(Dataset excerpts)
# # # # #

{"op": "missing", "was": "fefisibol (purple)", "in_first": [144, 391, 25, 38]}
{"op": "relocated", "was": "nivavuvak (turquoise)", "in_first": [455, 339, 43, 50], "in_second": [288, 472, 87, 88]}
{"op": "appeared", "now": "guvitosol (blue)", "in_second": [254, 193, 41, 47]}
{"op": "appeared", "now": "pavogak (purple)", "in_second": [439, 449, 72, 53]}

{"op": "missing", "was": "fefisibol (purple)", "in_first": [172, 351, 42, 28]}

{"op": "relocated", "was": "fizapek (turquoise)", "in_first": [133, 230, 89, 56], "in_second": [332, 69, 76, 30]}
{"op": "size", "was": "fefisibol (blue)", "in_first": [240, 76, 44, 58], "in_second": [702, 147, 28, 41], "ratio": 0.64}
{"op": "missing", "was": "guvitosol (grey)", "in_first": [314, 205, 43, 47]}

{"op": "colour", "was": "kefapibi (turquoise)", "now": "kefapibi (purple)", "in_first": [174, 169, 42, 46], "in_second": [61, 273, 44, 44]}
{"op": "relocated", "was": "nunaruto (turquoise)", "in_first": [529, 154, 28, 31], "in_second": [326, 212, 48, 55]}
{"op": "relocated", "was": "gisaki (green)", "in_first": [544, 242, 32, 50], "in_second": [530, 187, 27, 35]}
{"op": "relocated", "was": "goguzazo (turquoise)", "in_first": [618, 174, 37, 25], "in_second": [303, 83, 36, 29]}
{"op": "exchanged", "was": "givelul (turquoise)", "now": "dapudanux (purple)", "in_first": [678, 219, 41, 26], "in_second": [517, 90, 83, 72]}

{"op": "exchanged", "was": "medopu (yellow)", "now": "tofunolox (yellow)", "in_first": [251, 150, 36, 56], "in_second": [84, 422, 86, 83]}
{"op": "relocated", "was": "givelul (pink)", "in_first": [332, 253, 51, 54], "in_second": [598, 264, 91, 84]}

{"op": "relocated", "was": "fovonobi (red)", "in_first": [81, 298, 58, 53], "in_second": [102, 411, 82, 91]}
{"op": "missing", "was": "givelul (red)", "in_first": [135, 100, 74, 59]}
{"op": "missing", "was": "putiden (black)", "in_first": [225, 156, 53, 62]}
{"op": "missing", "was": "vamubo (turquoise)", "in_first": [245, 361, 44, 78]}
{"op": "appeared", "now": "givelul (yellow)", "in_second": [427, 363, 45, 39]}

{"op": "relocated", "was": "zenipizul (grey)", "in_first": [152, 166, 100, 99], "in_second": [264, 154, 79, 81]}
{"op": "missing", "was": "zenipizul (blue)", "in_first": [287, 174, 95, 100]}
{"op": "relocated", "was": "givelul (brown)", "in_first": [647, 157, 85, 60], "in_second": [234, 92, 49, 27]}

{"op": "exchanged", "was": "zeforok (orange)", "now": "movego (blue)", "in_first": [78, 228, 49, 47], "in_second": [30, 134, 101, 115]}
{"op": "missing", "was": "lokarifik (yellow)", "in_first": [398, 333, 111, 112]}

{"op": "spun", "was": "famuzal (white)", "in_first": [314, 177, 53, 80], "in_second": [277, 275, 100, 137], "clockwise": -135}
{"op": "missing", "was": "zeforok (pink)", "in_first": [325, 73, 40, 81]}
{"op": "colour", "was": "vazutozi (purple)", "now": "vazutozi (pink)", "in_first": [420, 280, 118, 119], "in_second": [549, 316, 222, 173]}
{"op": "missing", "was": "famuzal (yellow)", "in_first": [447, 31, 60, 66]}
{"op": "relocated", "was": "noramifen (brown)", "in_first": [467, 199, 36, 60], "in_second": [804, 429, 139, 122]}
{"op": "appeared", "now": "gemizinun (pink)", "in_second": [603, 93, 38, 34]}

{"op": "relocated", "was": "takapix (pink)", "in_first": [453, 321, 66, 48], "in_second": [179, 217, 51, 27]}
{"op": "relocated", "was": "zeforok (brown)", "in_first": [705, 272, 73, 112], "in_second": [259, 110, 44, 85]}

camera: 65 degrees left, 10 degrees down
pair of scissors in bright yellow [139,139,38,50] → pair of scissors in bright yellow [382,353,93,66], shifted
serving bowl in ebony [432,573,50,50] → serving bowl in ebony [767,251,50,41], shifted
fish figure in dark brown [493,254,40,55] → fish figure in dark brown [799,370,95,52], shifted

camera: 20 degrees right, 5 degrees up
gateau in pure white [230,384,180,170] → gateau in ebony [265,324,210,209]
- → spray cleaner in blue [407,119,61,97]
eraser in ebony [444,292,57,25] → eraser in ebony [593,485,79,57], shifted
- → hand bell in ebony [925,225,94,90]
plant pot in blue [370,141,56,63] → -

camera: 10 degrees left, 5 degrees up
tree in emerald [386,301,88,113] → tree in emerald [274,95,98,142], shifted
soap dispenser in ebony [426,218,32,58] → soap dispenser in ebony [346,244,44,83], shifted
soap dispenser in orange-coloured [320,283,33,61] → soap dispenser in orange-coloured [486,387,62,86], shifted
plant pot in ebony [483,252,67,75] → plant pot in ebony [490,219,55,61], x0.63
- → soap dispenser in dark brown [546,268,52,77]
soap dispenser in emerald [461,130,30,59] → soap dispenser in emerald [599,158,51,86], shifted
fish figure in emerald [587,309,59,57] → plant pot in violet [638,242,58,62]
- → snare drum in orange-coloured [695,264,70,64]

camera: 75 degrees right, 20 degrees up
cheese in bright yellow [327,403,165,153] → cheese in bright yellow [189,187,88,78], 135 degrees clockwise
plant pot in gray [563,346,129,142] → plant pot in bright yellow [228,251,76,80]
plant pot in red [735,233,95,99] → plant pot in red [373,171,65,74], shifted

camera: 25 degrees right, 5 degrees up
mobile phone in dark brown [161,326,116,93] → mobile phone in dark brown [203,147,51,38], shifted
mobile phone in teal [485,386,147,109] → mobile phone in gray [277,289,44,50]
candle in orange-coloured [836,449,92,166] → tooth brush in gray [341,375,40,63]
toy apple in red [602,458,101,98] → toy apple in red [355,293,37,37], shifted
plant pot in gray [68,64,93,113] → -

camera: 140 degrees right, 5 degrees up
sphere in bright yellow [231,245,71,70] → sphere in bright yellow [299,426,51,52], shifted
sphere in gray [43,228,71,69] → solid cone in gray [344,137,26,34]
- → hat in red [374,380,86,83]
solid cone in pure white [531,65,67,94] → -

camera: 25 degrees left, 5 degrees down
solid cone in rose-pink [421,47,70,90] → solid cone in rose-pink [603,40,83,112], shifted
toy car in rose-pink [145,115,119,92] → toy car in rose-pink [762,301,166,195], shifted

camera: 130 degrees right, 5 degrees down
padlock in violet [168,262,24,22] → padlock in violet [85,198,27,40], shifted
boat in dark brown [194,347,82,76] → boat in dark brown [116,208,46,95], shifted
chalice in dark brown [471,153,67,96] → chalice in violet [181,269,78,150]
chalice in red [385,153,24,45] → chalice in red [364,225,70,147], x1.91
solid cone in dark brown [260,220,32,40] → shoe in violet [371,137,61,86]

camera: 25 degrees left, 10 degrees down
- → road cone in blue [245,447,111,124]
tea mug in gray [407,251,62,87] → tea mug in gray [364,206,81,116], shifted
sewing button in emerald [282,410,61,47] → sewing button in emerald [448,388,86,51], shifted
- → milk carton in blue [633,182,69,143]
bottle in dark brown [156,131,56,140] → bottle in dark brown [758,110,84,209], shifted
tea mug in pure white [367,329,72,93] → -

# # # # #

Your objective
Beginning at the line above that contains "camera: 65 degrees left, 10 degrees down", return each line exactly through the line that contains "serving bowl in ebony [432,573,50,50]", and no others.

Answer box
camera: 65 degrees left, 10 degrees down
pair of scissors in bright yellow [139,139,38,50] → pair of scissors in bright yellow [382,353,93,66], shifted
serving bowl in ebony [432,573,50,50] → serving bowl in ebony [767,251,50,41], shifted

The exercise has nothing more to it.